_Data extracted from a collection_.
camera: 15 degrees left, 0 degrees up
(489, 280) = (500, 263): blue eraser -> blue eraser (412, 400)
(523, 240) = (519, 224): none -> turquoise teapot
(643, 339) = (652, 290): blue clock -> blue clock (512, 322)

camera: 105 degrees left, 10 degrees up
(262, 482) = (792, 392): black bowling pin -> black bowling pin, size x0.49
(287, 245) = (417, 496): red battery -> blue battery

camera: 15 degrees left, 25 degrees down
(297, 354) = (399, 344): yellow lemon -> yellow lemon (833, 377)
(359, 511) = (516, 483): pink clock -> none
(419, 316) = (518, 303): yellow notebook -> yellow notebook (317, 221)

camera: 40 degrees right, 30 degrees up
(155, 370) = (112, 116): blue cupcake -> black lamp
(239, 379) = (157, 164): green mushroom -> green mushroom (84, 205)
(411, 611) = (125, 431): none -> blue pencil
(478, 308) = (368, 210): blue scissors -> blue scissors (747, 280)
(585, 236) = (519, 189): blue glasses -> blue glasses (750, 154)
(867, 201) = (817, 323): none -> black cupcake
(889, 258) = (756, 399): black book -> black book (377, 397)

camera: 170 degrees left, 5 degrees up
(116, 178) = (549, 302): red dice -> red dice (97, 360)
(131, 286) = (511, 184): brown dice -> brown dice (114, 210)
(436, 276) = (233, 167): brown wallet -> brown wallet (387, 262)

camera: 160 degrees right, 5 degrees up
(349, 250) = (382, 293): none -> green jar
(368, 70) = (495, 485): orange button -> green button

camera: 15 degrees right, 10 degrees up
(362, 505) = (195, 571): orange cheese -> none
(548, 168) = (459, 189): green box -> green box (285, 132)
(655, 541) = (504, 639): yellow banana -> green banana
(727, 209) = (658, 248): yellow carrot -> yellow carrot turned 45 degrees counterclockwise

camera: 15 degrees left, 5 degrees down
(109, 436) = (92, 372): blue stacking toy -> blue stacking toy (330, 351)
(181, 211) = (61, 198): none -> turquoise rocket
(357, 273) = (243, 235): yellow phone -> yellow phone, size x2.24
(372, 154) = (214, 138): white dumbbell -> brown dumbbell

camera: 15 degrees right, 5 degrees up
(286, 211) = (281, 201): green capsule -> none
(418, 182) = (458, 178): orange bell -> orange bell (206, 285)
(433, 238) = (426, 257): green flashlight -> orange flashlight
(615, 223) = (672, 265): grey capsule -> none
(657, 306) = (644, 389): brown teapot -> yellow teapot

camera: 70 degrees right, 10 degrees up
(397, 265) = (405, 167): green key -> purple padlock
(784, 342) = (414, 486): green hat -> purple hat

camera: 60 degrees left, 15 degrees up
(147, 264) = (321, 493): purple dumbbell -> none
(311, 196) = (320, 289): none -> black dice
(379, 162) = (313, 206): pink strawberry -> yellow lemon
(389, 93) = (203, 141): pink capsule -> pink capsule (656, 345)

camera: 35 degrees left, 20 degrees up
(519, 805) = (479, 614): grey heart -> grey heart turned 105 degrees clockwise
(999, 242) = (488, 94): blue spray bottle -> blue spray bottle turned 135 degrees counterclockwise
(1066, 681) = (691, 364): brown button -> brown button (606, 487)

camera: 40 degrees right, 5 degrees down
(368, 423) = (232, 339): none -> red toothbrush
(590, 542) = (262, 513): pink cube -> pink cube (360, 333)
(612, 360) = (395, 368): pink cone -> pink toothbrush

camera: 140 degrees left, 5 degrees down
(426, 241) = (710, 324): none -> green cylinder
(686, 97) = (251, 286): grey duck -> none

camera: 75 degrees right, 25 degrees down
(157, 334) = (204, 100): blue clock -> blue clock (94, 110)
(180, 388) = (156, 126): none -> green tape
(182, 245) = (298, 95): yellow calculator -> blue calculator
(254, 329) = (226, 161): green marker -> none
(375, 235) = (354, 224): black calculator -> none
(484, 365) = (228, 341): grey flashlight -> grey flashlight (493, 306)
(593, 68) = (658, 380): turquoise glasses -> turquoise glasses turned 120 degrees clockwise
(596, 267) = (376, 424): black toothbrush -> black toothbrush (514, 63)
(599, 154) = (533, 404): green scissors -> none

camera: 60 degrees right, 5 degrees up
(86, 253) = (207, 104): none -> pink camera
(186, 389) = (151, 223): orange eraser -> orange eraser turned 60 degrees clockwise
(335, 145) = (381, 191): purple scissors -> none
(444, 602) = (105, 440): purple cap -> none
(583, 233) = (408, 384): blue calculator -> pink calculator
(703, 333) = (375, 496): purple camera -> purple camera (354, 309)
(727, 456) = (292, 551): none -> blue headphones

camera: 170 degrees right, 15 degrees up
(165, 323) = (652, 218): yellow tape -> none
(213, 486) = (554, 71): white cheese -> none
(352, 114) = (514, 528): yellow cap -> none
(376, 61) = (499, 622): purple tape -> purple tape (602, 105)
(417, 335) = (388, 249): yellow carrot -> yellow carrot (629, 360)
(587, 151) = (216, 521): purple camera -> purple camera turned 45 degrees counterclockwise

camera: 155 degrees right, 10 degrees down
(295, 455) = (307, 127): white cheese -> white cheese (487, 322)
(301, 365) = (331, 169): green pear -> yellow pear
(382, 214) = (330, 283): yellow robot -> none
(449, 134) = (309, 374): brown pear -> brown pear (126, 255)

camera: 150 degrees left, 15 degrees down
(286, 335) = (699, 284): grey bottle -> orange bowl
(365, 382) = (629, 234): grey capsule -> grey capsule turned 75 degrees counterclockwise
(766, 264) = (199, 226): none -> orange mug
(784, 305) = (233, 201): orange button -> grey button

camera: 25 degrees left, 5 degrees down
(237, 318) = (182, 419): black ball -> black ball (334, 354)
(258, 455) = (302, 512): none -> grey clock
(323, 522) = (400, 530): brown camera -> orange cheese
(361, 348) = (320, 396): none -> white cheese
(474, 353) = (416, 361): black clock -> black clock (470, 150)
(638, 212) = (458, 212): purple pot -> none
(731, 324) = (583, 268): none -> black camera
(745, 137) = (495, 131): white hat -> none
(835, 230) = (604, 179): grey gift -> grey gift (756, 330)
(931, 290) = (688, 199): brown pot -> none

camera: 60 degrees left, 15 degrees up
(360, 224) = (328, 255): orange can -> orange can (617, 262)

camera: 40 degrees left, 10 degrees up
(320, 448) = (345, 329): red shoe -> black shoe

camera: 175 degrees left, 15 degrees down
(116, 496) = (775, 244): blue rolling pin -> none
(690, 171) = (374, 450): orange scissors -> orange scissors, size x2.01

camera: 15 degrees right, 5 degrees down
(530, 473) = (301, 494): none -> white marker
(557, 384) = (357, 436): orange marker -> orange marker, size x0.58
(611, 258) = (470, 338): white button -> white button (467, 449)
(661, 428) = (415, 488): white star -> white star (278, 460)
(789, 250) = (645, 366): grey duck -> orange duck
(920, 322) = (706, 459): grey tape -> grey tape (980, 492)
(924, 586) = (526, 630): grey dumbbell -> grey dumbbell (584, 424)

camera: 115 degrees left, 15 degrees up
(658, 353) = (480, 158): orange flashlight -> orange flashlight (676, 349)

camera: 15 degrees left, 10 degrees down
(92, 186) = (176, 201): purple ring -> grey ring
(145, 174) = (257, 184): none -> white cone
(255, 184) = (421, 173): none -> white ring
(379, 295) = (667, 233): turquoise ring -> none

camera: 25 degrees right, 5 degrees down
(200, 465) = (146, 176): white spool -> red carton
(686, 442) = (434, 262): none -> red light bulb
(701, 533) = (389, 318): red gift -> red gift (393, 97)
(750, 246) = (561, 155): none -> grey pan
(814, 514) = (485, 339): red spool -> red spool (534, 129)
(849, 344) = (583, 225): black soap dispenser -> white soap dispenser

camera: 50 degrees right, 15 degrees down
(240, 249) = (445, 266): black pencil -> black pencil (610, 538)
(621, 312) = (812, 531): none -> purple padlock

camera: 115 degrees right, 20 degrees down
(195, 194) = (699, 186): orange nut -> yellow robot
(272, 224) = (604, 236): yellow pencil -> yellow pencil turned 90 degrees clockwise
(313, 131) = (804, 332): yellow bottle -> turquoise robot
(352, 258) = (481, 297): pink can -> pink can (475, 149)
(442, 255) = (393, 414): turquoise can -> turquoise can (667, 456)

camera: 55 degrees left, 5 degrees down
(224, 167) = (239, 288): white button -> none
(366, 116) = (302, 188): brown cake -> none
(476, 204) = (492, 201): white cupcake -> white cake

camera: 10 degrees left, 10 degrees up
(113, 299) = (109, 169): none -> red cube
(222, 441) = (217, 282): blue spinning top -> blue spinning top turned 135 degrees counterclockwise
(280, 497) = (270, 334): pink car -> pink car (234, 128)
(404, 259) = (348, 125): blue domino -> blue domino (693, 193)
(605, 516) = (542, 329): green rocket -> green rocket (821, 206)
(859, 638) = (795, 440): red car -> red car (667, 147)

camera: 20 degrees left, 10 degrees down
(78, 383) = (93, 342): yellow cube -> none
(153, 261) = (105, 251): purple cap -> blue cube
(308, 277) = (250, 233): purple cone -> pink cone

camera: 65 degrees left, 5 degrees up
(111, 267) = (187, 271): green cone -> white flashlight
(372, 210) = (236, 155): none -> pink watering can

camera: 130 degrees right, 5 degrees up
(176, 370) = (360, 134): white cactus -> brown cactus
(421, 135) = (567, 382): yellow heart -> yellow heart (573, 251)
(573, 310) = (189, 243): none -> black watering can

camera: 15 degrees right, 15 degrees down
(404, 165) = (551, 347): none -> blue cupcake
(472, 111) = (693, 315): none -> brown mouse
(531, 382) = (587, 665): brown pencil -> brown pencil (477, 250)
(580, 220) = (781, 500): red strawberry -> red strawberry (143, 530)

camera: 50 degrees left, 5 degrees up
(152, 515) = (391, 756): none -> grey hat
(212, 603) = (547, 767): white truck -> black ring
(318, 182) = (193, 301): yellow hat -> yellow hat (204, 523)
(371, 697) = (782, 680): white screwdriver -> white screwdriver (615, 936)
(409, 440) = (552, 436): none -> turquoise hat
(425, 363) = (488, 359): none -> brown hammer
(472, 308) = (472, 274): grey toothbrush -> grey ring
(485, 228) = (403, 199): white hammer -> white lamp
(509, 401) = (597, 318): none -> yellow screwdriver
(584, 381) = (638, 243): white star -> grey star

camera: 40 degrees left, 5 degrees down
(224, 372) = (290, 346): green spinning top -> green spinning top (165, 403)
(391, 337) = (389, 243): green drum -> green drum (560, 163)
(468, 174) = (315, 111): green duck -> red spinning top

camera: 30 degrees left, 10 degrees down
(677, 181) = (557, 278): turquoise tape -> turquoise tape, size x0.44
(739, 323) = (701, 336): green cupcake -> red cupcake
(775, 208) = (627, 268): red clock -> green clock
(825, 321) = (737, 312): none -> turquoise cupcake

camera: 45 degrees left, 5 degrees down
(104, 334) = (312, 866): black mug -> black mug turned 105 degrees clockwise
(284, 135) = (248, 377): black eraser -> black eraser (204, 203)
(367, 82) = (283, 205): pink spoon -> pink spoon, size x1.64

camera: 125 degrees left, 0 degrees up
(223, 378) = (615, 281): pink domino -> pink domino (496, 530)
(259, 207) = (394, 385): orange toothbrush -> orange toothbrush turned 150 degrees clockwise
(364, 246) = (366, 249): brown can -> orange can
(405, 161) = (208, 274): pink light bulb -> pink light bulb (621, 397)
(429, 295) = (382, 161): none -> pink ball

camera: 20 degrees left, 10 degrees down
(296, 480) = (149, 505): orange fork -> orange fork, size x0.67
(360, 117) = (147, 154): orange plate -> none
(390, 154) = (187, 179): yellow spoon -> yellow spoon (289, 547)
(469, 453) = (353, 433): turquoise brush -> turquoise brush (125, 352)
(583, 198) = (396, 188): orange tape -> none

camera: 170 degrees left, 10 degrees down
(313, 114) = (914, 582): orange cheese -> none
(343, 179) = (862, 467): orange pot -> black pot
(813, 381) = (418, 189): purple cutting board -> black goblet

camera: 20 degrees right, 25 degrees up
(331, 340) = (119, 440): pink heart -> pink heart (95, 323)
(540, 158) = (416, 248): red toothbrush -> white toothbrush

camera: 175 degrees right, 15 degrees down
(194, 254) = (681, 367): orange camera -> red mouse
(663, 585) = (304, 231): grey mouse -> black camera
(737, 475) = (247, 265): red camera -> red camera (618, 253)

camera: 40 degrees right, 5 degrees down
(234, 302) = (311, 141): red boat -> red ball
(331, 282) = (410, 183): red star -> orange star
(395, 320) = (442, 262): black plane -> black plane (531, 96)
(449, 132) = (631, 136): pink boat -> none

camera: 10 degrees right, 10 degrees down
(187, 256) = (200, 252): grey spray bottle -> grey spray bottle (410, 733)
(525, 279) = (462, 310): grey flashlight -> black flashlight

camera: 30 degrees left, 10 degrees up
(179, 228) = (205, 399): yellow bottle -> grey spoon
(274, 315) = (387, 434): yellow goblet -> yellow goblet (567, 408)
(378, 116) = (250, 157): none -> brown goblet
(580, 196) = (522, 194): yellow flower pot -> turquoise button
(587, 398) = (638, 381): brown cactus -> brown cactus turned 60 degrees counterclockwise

_Your instructions_. In your answer, include only the lines above starting at the line that holds "(686, 442) = (434, 262): none" and ending at the line that holds "(849, 344) = (583, 225): black", copied exactly.

_Result of the task_.
(686, 442) = (434, 262): none -> red light bulb
(701, 533) = (389, 318): red gift -> red gift (393, 97)
(750, 246) = (561, 155): none -> grey pan
(814, 514) = (485, 339): red spool -> red spool (534, 129)
(849, 344) = (583, 225): black soap dispenser -> white soap dispenser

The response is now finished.